Top of Dataset entries

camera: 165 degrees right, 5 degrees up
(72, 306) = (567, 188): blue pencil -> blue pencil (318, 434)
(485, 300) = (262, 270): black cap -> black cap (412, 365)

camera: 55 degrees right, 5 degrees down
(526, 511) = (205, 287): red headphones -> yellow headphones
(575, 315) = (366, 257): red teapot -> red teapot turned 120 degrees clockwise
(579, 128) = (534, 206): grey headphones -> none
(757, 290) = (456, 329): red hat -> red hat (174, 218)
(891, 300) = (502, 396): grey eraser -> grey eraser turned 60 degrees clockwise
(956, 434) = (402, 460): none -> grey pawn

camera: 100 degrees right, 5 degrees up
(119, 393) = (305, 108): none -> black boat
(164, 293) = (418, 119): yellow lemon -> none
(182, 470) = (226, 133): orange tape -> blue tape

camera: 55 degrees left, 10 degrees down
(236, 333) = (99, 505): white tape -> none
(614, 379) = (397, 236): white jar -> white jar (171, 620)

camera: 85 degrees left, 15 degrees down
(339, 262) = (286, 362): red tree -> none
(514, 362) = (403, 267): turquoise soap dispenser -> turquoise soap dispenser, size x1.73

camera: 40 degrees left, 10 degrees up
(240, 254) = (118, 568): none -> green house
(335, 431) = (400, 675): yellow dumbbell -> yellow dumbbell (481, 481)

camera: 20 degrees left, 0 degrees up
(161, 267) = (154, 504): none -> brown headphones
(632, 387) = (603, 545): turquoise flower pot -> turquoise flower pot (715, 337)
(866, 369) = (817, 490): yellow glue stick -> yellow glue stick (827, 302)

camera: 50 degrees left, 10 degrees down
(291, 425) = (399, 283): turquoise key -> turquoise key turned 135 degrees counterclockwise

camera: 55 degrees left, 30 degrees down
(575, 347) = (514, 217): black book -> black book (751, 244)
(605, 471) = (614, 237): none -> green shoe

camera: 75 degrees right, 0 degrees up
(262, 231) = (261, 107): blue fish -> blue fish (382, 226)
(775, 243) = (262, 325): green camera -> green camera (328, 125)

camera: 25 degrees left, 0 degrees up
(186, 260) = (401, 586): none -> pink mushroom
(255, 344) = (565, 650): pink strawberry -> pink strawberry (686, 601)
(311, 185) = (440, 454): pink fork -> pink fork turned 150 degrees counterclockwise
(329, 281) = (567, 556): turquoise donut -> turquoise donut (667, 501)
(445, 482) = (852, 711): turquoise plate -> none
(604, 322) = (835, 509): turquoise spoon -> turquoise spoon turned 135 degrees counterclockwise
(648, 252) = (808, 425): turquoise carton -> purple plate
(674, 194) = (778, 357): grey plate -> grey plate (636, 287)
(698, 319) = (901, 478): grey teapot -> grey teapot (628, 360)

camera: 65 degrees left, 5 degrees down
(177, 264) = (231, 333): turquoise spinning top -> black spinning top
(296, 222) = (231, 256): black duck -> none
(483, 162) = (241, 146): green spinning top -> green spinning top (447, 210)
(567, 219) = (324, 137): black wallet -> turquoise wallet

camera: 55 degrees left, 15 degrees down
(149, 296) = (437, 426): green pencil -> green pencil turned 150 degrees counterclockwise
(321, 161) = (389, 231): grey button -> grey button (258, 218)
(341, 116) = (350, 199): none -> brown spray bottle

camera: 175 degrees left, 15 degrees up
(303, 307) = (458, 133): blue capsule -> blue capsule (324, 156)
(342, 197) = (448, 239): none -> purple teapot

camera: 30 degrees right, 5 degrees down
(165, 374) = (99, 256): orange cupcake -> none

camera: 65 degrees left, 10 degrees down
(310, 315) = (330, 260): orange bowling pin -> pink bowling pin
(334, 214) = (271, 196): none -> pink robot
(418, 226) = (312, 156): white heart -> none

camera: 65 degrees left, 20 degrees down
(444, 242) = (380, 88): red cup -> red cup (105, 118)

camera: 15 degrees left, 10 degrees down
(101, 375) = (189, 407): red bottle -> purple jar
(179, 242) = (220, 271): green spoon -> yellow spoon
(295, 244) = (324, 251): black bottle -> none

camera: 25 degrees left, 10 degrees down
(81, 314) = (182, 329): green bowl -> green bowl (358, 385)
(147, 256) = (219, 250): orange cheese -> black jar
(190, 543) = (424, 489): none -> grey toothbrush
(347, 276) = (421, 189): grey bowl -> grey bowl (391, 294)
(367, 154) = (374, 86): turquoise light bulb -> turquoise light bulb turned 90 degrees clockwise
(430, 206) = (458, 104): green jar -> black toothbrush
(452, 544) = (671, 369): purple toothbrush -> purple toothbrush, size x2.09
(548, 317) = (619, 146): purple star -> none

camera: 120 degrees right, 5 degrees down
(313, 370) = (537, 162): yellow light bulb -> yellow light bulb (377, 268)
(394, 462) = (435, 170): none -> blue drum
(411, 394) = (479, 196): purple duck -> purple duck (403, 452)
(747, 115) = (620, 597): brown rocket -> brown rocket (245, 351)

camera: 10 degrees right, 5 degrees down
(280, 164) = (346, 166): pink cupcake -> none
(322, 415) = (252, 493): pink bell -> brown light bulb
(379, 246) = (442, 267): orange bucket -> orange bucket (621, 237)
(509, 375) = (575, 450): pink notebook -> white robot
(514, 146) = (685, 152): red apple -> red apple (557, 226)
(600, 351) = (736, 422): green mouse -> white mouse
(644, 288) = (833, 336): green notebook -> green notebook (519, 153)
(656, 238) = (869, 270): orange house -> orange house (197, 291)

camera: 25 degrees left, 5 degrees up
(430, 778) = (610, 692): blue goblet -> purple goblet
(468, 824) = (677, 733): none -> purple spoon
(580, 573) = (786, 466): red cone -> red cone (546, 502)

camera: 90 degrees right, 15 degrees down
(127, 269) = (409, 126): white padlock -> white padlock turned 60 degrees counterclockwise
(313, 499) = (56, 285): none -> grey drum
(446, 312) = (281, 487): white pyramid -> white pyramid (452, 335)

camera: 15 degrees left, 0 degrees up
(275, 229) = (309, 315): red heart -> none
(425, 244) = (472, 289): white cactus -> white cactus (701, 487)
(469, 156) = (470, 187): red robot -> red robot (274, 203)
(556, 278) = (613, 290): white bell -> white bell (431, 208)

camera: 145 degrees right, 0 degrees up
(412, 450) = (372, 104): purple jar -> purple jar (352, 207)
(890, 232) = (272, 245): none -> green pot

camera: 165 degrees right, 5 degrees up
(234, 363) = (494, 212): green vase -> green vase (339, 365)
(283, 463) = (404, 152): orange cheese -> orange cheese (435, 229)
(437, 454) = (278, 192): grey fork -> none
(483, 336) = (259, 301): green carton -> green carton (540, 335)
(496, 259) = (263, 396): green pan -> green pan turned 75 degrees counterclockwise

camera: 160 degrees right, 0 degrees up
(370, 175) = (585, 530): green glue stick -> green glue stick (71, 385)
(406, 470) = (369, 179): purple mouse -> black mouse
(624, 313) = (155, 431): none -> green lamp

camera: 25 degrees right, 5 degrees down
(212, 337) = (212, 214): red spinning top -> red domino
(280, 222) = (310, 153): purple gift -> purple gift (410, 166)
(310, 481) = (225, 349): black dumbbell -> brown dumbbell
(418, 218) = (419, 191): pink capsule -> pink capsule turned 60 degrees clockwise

Bottom of Dataset entries

▸ **Work item**
Above are the records; from them, give again exactly the lines from the one containing "(321, 161) = (389, 231): grey" through the one containing "(342, 197) = (448, 239): none", both included.

▸ **Output of the exercise**
(321, 161) = (389, 231): grey button -> grey button (258, 218)
(341, 116) = (350, 199): none -> brown spray bottle

camera: 175 degrees left, 15 degrees up
(303, 307) = (458, 133): blue capsule -> blue capsule (324, 156)
(342, 197) = (448, 239): none -> purple teapot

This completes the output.